Items from a dataset:

..........

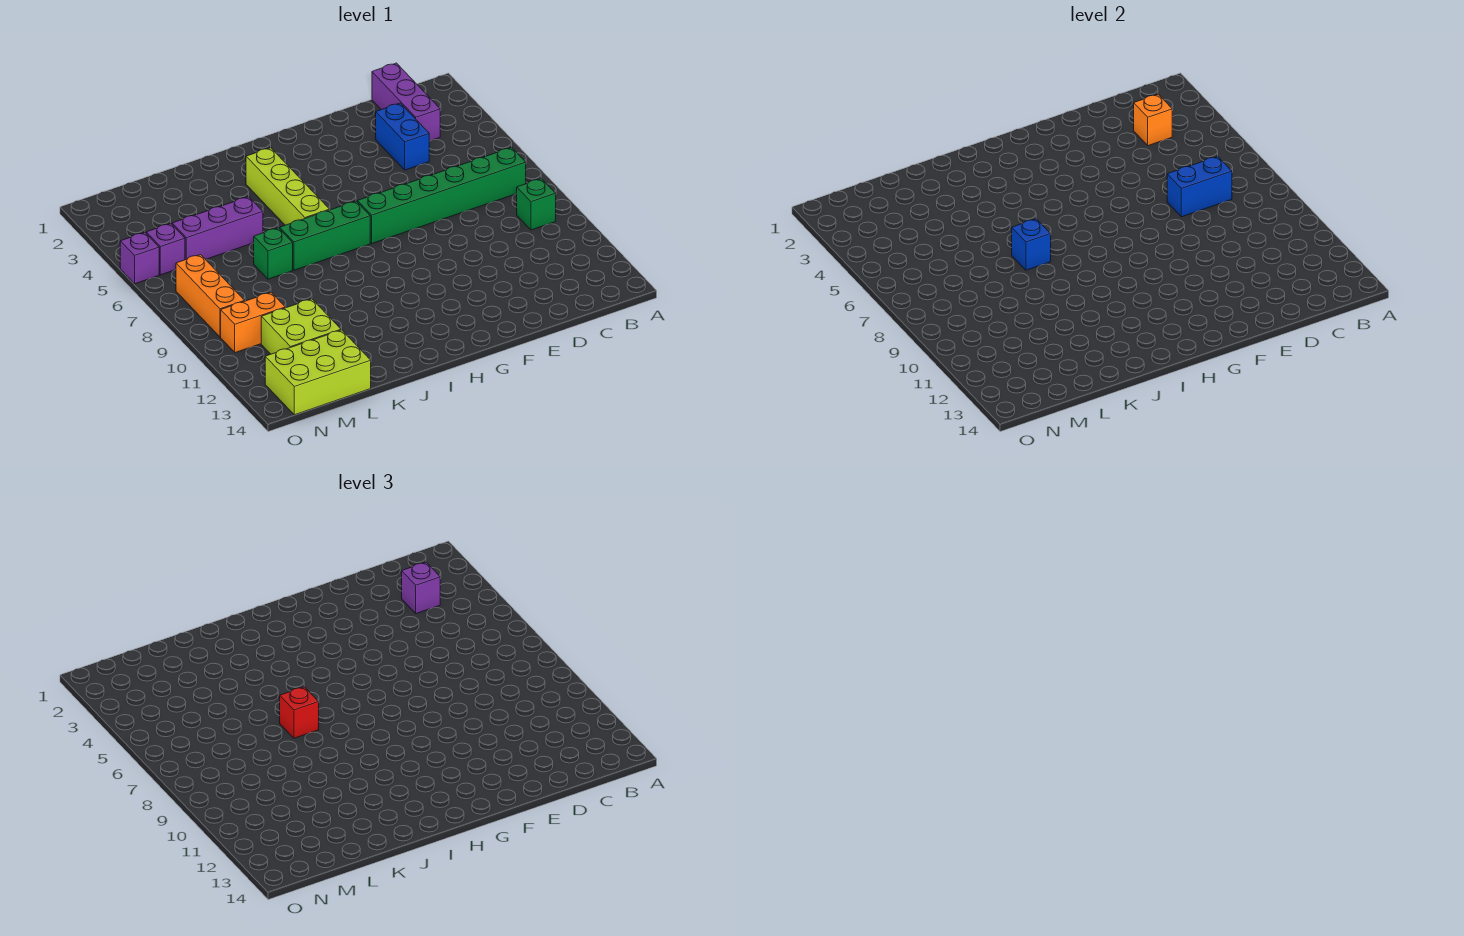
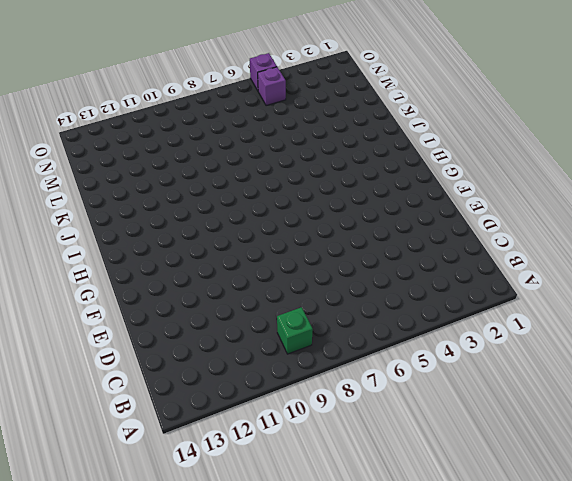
none -> green brick B7:G7 level 1
none -> purple brick C1:C3 level 1
none -> blue brick D3:D4 level 1

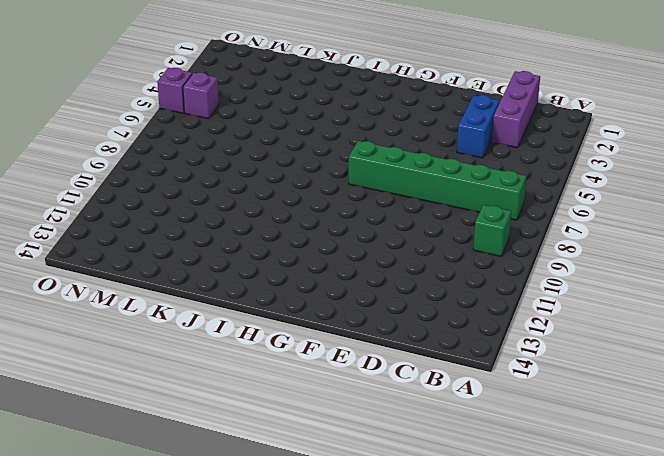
none -> green brick H7:J7 level 1
none -> lime brick I3:I6 level 1
none -> purple brick K5:M5 level 1

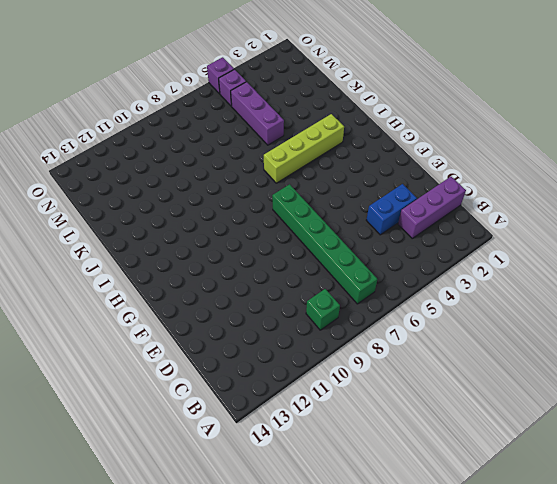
none -> green brick H7:J7 level 1
none -> green brick K7 level 1
none -> lime brick L11:M12 level 1

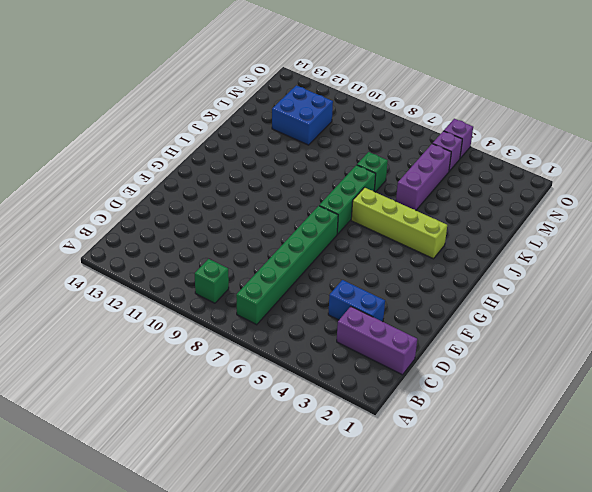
blue brick L11:M12 level 1 -> lime brick L11:M12 level 1
none -> lime brick L13:N14 level 1
none -> orange brick M10:N10 level 1
none -> orange brick N7:N9 level 1

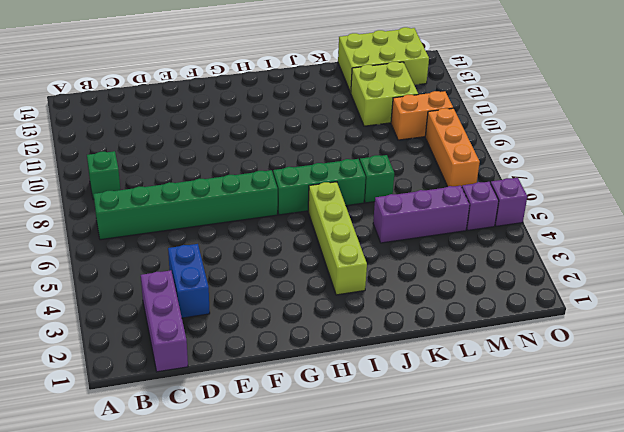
none -> orange brick C3 level 2
none -> blue brick C7:D7 level 2
none -> blue brick J7 level 2

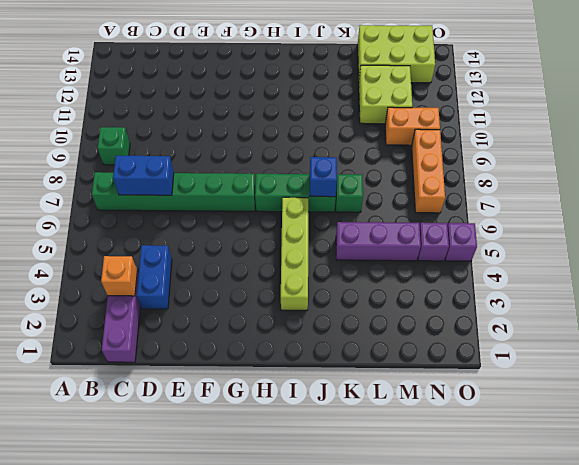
none -> purple brick C3 level 3
none -> red brick J7 level 3

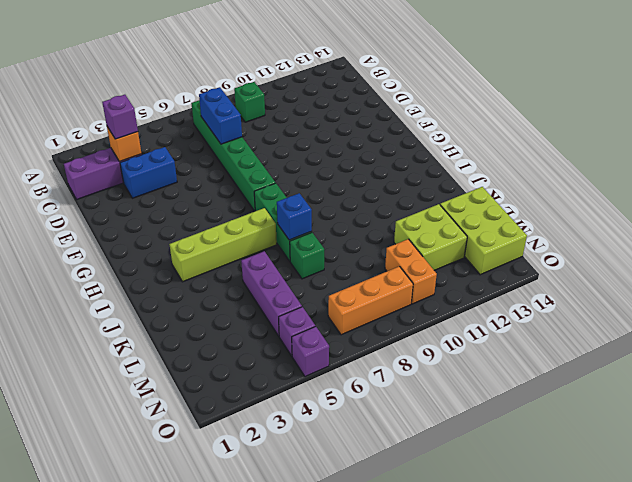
none -> red brick J7 level 3

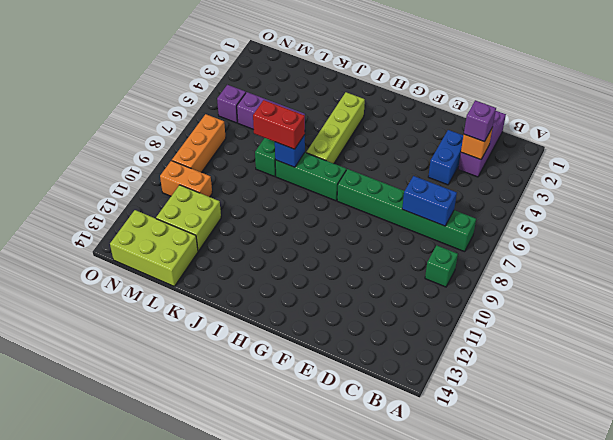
red brick J7:K7 level 3 -> red brick J7 level 3
none -> purple brick O5 level 1

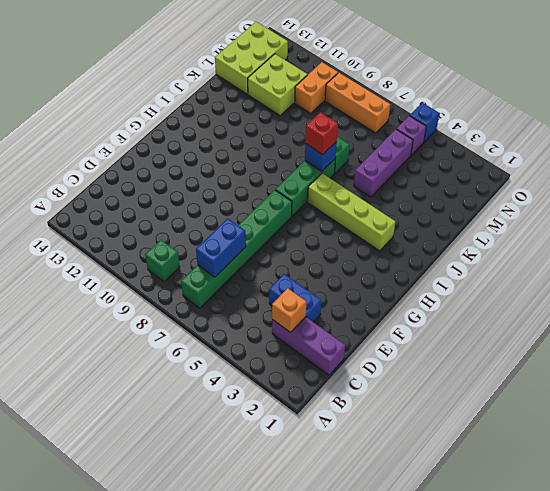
blue brick O5 level 1 -> purple brick O5 level 1
none -> purple brick C3 level 3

..........

EXERCISE PROMPT - For each line of the entries that contains the word "green", make a copy.

RESULT -
none -> green brick B7:G7 level 1
none -> green brick H7:J7 level 1
none -> green brick H7:J7 level 1
none -> green brick K7 level 1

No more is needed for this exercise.